··· DATASET CONTENT
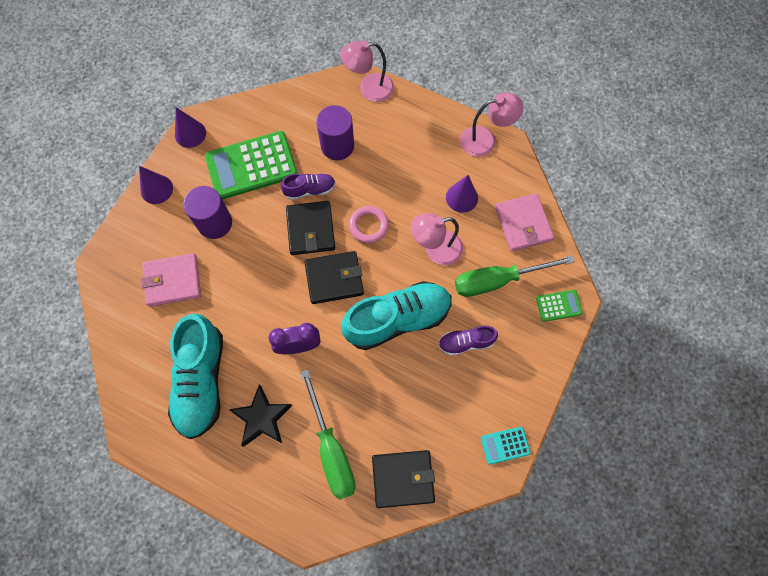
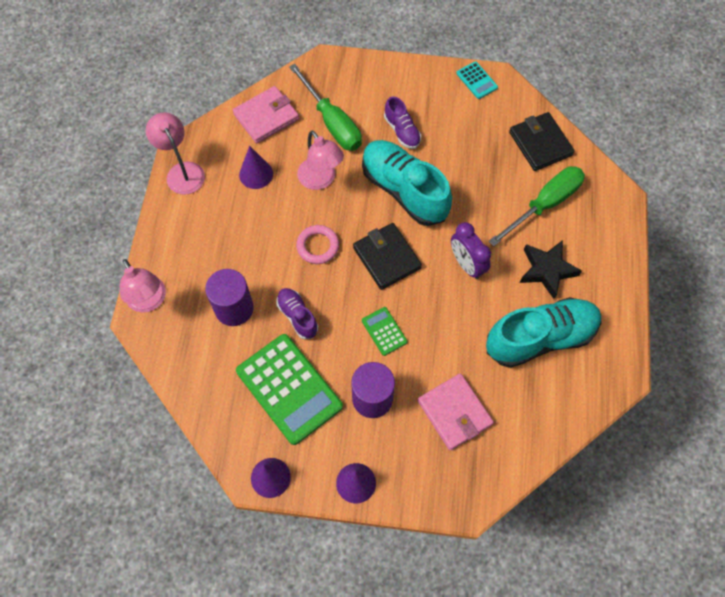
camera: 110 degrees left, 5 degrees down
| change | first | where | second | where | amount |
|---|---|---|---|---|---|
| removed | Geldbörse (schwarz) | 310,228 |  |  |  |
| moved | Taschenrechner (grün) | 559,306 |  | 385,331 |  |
······
WORK TASK:
What is wanted is a word-for-word restatement of the entries, without their images.

EXERCISE ANSWER:
camera: 110 degrees left, 5 degrees down
| change | first | where | second | where | amount |
|---|---|---|---|---|---|
| removed | Geldbörse (schwarz) | 310,228 |  |  |  |
| moved | Taschenrechner (grün) | 559,306 |  | 385,331 |  |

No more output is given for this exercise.